(STORED DATA begins)

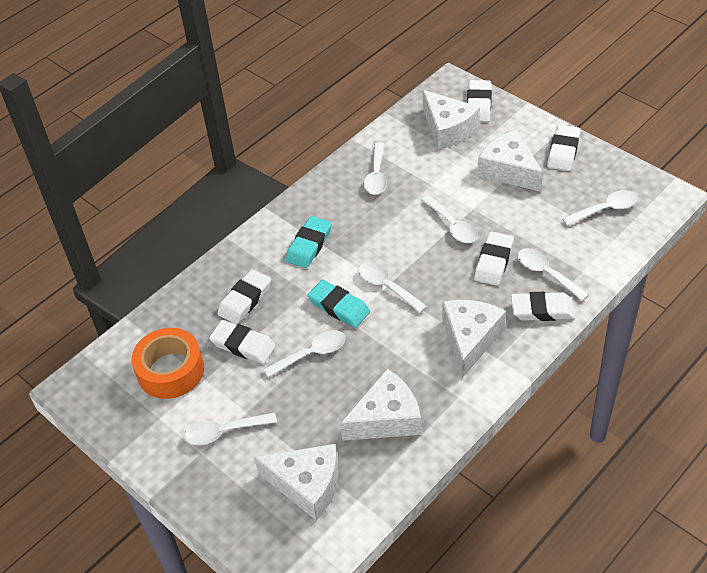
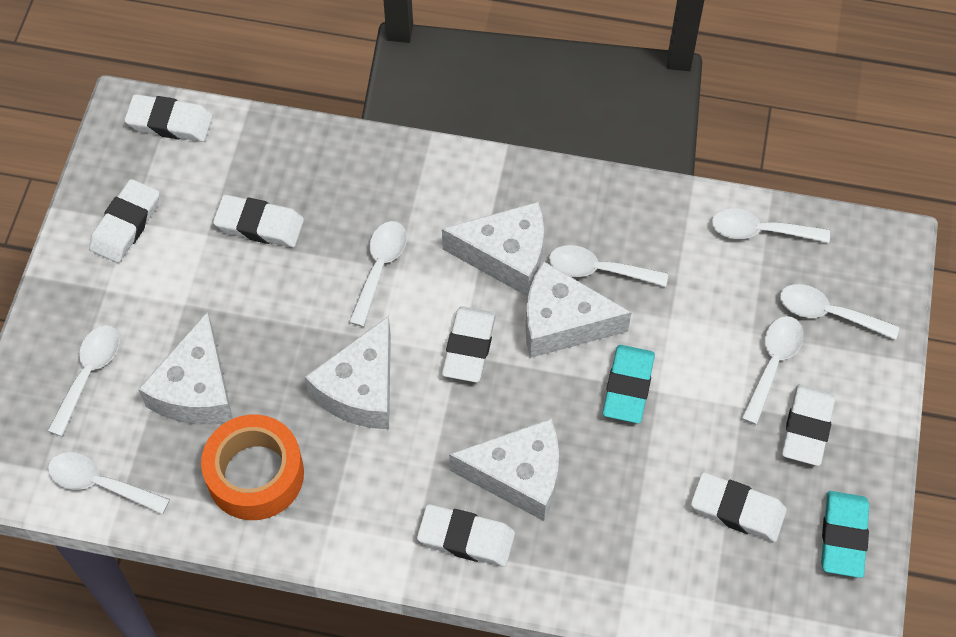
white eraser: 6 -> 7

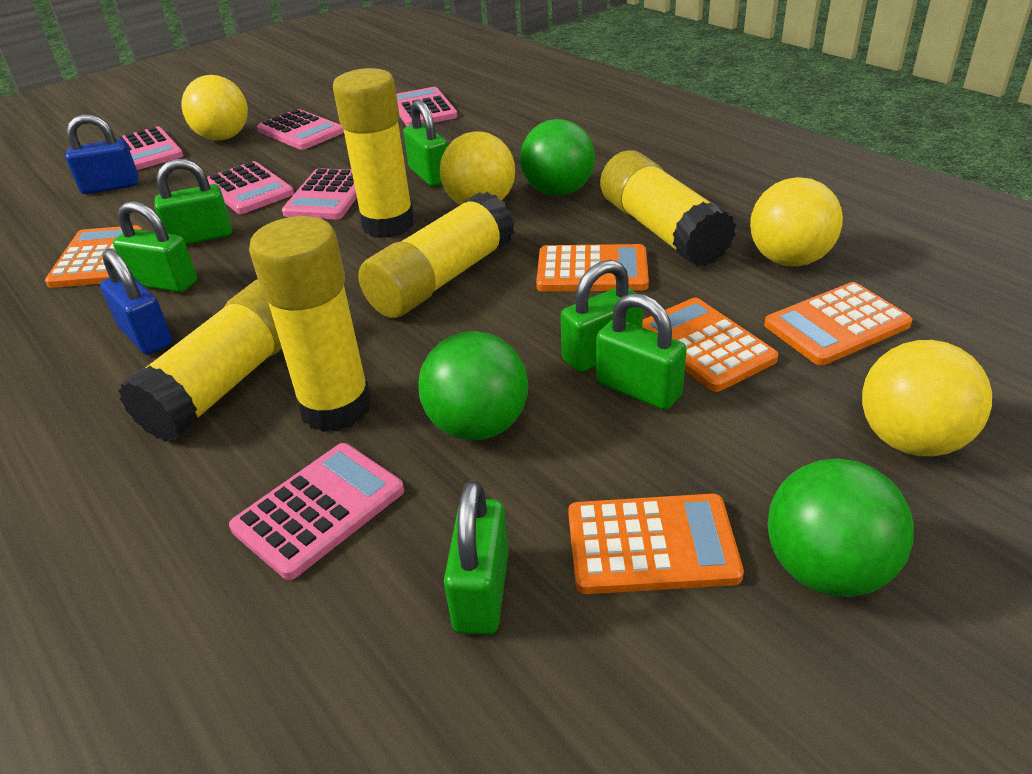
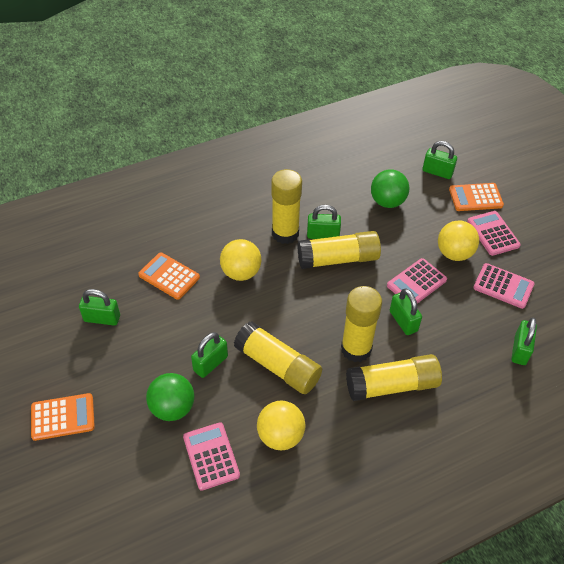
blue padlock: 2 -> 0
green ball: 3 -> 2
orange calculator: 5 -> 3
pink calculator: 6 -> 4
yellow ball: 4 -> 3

(STORED DATA ends)
(STORED DATA begins)

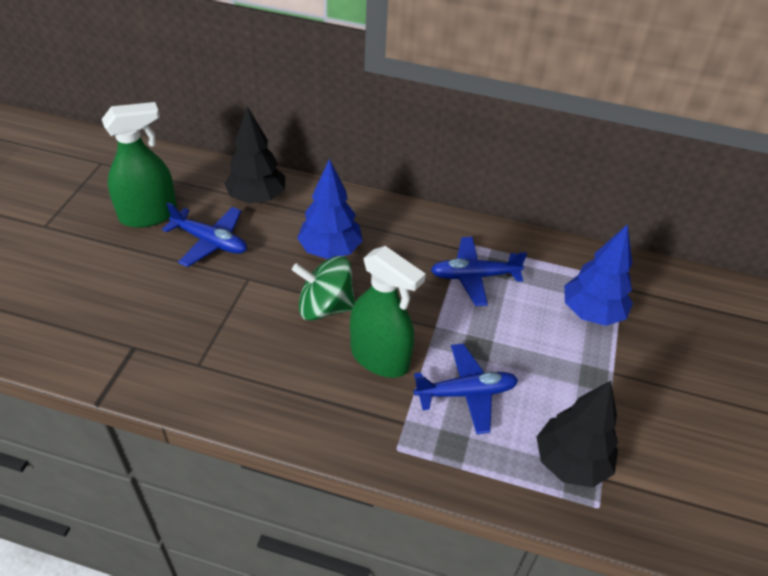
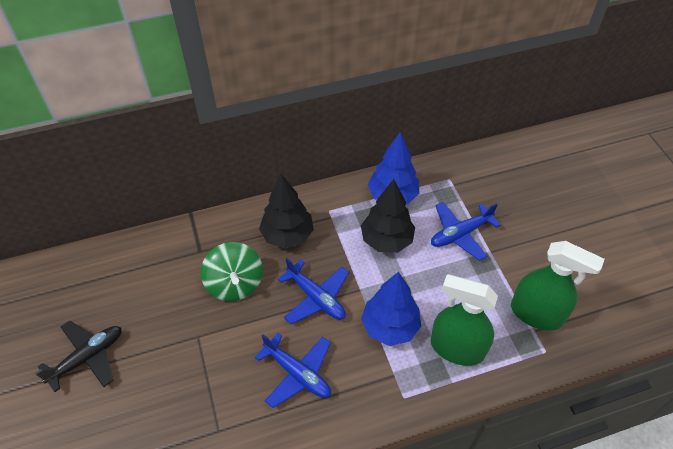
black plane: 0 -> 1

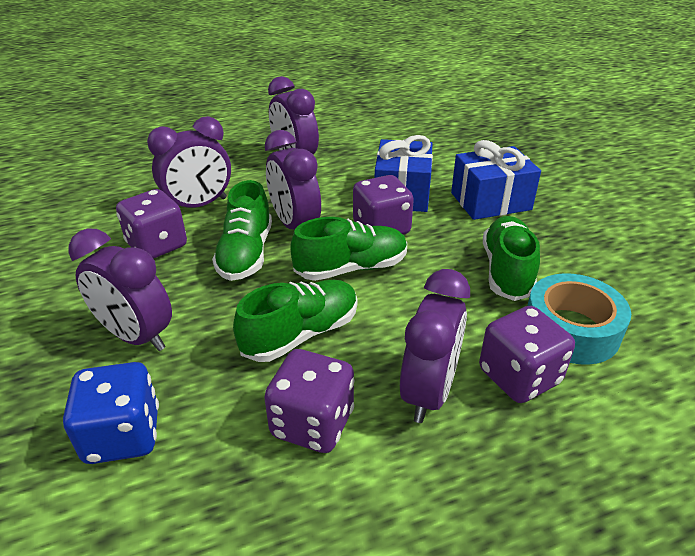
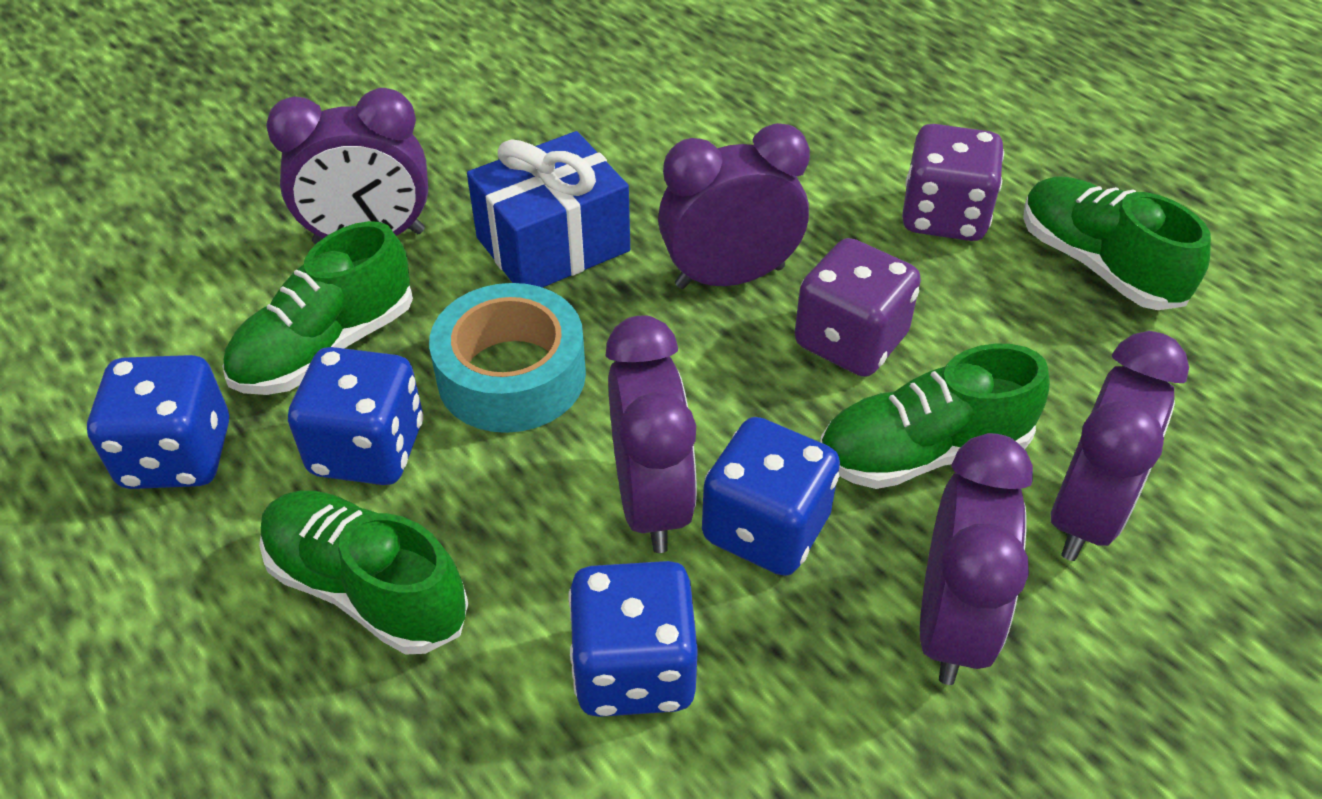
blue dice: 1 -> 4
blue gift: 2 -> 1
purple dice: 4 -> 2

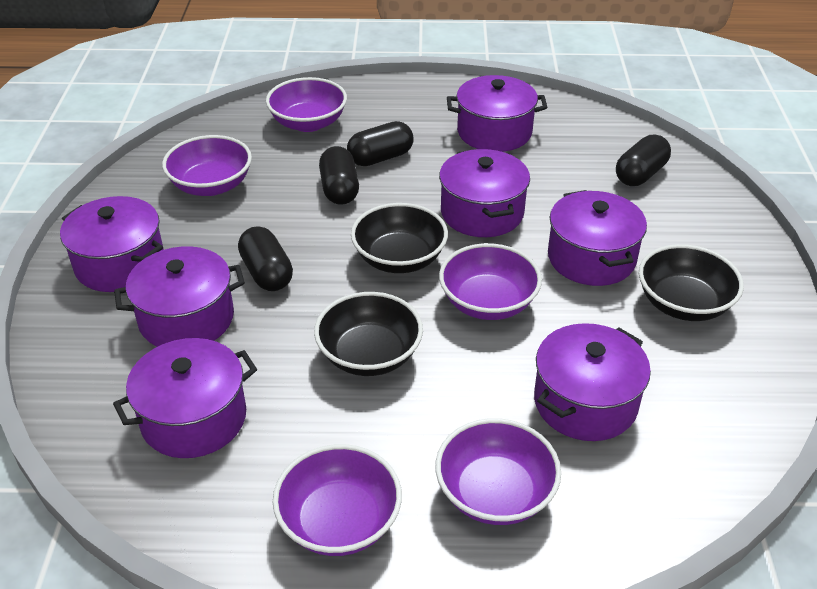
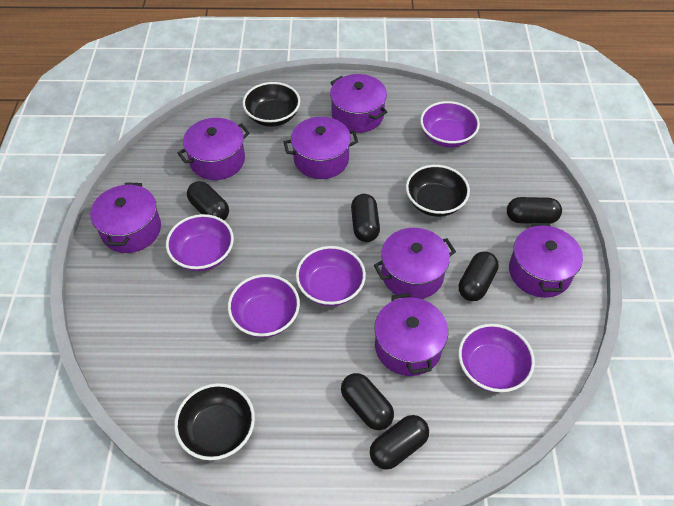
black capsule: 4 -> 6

(STORED DATA ends)

EXERCISE OBJECTIVE:
Search the data for the string "calculator" and copy out every line where it is found.

PROBLEM SOLUTION:
orange calculator: 5 -> 3
pink calculator: 6 -> 4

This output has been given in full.